(Before-and-after object lists)
+===+

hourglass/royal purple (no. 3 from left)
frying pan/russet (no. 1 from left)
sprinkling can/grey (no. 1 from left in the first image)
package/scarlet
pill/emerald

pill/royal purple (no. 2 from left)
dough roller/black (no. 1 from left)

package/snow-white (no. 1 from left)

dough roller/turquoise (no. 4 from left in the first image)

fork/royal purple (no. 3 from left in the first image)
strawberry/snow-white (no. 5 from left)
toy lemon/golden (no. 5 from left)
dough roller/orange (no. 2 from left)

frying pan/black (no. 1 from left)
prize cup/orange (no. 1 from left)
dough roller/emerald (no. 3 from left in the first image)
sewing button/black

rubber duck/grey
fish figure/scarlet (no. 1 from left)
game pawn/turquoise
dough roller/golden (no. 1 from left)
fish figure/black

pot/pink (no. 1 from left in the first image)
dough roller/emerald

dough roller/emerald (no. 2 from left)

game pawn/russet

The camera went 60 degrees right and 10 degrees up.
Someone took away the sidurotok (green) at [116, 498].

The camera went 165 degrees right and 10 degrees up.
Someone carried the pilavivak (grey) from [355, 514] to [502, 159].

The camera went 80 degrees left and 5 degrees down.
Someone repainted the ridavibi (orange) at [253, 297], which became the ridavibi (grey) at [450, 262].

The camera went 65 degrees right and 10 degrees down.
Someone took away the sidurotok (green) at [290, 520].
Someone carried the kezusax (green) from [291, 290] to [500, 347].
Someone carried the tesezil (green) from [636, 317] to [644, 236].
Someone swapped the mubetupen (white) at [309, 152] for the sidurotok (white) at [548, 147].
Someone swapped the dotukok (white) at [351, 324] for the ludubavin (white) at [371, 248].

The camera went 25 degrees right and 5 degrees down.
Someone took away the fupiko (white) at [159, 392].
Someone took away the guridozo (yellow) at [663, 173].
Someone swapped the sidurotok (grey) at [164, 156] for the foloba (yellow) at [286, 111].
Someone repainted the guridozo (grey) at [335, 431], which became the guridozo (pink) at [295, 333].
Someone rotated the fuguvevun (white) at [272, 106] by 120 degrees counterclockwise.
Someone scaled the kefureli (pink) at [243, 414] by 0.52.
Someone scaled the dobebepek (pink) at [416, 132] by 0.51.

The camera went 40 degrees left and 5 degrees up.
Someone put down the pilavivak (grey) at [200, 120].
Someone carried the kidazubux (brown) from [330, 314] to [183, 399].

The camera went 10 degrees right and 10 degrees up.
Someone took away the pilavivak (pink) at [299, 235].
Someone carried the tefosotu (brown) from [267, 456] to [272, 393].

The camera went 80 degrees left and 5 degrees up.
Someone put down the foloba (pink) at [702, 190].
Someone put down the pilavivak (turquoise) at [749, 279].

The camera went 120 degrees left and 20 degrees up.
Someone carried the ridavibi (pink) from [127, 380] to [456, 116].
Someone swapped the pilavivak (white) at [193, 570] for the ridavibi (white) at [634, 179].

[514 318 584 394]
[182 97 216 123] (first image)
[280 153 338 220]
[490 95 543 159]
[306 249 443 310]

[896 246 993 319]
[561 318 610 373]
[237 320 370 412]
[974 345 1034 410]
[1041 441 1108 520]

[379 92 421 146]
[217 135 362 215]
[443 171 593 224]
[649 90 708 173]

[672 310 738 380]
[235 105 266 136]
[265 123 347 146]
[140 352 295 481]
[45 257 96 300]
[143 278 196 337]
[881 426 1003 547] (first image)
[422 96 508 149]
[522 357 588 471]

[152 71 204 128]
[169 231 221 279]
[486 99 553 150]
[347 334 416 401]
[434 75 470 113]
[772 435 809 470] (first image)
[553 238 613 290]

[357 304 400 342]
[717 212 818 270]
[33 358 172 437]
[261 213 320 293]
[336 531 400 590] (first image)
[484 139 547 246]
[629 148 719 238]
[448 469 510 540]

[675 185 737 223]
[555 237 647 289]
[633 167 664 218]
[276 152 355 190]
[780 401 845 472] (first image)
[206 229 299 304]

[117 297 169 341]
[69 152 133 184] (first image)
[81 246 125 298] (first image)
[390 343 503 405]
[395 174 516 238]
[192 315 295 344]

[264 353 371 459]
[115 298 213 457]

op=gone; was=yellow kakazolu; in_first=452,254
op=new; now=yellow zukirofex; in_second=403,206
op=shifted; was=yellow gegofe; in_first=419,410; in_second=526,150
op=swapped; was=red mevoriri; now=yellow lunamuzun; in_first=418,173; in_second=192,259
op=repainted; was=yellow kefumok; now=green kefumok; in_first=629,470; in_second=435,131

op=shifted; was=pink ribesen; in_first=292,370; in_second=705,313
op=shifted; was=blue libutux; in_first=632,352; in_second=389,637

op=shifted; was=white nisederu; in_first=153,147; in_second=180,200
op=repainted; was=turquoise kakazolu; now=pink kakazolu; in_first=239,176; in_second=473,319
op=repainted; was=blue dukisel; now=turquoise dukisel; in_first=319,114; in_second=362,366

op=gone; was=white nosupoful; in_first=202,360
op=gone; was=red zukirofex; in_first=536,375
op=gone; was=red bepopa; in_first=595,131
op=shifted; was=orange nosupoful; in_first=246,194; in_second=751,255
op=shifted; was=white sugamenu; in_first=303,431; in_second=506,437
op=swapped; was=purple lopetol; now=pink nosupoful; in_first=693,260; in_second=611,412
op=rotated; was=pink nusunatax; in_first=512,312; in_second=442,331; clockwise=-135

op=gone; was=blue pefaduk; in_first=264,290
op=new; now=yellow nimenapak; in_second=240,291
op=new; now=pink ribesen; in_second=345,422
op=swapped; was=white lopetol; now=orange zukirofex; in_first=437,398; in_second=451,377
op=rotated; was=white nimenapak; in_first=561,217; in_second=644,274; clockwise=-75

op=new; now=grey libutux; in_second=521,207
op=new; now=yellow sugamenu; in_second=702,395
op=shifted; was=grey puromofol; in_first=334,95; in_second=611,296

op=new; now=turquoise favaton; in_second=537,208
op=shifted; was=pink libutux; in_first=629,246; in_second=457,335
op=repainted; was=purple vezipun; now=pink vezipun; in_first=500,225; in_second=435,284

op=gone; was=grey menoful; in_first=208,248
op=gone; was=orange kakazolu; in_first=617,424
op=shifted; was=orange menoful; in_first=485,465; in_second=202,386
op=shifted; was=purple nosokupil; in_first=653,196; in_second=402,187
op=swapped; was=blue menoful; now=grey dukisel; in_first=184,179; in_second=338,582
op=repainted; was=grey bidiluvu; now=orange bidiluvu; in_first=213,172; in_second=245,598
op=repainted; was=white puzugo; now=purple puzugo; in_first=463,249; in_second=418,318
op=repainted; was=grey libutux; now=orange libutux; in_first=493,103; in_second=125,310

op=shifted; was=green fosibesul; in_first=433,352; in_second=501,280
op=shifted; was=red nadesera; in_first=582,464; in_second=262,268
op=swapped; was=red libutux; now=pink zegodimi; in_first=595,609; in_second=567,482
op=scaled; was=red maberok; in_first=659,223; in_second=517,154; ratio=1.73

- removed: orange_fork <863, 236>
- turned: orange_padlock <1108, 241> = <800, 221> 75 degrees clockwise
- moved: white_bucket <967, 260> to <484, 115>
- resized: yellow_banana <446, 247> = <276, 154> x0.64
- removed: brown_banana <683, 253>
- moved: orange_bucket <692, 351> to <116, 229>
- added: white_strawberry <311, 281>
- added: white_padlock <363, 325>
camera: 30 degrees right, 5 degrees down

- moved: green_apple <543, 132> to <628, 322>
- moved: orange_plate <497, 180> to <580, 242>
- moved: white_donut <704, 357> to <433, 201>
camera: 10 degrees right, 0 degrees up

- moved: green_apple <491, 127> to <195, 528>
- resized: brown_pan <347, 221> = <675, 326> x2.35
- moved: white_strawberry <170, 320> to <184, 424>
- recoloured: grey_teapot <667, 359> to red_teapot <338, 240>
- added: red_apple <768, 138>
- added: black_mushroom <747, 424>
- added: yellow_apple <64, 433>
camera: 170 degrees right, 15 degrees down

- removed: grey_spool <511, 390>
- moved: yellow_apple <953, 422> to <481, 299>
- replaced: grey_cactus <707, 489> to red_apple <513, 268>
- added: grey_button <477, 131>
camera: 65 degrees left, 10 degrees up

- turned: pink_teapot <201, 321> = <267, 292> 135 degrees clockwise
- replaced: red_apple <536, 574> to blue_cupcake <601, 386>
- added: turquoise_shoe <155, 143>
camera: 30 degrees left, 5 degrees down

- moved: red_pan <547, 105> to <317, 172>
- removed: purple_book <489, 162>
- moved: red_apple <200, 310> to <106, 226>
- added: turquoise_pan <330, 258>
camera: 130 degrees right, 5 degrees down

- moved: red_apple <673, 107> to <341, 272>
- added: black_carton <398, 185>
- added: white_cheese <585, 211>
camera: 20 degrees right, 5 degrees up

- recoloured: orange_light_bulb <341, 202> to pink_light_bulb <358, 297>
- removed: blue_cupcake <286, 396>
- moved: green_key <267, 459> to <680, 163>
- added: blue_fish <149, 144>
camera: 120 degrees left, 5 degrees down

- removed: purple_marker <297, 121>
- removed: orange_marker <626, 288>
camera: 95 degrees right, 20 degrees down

+===+

• _WHAT IS NEEDED_:
In your answer, include only the lines above starting at the line that holds "- added: white_strawberry <311, 281>" and ending at the line that holds "- added: white_padlock <363, 325>", copied exactly.

• _TASK RESPONSE_:
- added: white_strawberry <311, 281>
- added: white_padlock <363, 325>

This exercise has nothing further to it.